From the line with "orange_zimidevex (1st from left)" through the line with "purple_taneda (2nd from left)", inclusive, return each line of the data below exactly and leave the rest out.

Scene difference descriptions
───

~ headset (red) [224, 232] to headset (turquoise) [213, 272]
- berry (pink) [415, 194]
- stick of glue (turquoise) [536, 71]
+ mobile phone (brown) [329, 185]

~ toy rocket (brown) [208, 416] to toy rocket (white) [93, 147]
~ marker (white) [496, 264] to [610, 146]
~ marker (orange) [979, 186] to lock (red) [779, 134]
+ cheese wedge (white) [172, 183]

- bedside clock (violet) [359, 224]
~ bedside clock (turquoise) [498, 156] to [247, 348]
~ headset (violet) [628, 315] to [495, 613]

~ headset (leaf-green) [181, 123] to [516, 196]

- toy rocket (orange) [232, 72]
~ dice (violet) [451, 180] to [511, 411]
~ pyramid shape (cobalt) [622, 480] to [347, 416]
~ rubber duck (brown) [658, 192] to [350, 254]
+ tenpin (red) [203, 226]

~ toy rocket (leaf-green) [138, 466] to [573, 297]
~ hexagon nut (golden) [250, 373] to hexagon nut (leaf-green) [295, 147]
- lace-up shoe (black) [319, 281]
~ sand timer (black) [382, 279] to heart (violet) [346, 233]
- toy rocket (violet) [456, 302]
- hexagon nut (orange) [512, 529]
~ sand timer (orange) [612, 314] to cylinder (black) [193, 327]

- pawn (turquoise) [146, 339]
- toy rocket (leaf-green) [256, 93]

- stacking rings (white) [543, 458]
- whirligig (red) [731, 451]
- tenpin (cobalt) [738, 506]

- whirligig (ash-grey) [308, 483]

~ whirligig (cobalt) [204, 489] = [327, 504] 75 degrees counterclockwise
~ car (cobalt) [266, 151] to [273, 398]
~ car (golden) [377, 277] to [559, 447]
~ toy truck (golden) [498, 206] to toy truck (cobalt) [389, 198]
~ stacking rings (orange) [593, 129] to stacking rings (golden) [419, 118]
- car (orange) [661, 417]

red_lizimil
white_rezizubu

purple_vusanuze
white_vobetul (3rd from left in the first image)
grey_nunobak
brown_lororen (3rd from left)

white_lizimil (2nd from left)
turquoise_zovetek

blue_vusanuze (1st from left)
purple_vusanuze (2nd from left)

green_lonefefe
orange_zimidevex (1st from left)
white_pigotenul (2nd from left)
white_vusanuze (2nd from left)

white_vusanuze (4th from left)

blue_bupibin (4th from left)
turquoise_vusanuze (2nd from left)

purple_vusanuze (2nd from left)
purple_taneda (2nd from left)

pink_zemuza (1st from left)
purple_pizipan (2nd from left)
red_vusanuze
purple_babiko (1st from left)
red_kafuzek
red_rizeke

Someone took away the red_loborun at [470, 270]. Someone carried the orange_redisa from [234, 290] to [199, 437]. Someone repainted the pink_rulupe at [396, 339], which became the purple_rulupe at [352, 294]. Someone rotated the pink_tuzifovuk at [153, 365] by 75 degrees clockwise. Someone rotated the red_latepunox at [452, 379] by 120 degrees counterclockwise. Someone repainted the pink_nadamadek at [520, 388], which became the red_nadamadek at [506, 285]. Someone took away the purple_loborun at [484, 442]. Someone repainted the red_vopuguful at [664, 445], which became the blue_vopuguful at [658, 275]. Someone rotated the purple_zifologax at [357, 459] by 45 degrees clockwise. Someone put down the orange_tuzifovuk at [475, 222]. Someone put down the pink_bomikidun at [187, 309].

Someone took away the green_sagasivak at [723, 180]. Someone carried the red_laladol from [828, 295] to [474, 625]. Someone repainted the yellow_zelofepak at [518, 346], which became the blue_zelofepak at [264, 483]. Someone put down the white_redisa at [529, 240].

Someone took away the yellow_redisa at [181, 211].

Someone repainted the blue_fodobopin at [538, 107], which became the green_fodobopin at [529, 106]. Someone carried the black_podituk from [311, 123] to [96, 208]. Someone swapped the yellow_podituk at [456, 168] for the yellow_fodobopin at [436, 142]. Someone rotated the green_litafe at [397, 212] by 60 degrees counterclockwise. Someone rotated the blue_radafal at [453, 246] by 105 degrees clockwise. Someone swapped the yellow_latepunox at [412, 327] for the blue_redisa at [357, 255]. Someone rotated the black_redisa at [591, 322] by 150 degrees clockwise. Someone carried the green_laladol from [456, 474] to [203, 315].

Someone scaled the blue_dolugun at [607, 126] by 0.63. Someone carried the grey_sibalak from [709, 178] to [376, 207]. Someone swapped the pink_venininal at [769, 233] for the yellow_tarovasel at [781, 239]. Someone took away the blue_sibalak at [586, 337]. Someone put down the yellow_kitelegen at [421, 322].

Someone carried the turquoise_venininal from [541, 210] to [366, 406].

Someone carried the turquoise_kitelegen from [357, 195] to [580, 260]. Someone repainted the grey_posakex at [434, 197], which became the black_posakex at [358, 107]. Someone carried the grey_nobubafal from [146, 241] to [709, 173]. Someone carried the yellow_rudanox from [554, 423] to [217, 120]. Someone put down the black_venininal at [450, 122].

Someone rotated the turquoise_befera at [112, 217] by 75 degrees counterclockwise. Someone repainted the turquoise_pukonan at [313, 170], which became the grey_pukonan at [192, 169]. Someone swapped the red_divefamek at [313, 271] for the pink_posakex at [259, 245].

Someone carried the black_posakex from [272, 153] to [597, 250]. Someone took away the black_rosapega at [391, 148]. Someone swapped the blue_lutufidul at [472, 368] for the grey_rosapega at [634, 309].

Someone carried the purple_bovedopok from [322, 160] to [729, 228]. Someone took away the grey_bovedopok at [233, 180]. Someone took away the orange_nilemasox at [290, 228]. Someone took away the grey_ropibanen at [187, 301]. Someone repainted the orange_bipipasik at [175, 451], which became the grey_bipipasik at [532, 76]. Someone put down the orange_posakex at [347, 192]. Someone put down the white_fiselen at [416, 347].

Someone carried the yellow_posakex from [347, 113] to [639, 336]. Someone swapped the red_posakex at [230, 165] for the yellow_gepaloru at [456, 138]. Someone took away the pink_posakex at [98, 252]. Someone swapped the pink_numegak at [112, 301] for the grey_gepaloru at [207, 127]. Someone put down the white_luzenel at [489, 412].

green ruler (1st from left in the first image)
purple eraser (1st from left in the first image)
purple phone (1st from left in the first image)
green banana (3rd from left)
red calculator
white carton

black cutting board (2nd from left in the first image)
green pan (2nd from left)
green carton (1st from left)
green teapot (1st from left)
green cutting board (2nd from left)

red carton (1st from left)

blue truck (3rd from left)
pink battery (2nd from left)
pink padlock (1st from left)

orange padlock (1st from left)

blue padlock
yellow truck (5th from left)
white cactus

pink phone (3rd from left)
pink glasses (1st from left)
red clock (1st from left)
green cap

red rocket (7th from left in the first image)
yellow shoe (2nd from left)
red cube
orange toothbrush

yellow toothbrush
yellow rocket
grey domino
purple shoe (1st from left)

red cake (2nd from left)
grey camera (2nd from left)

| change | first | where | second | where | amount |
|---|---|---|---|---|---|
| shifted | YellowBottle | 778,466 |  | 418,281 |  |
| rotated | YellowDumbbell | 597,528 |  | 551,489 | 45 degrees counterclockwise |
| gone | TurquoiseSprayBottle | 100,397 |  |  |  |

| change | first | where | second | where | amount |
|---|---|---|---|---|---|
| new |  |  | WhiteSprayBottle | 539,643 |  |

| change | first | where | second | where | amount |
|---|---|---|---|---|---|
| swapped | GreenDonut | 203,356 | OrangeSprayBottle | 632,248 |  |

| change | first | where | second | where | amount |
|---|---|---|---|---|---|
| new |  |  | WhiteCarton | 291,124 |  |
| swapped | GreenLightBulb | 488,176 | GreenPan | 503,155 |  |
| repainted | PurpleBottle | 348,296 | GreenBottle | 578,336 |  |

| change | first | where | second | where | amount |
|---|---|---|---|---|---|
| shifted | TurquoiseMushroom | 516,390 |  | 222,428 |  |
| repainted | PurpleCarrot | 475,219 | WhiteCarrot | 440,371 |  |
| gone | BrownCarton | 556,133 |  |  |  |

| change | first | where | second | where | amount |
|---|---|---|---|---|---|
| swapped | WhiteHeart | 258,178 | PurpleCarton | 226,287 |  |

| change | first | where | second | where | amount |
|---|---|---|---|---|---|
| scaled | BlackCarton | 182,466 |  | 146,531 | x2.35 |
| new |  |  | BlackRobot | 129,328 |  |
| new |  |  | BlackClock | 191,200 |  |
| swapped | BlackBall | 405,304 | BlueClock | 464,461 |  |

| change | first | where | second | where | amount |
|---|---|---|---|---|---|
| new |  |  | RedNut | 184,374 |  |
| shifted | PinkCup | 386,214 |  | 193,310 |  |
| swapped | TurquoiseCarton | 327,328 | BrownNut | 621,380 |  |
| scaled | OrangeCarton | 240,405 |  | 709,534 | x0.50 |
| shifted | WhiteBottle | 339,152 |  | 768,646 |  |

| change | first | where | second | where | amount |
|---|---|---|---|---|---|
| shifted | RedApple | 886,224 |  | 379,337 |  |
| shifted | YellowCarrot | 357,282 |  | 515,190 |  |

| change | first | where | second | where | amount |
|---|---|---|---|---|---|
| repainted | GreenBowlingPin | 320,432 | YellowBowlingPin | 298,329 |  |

───

[Response]:
orange_zimidevex (1st from left)
white_pigotenul (2nd from left)
white_vusanuze (2nd from left)

white_vusanuze (4th from left)

blue_bupibin (4th from left)
turquoise_vusanuze (2nd from left)

purple_vusanuze (2nd from left)
purple_taneda (2nd from left)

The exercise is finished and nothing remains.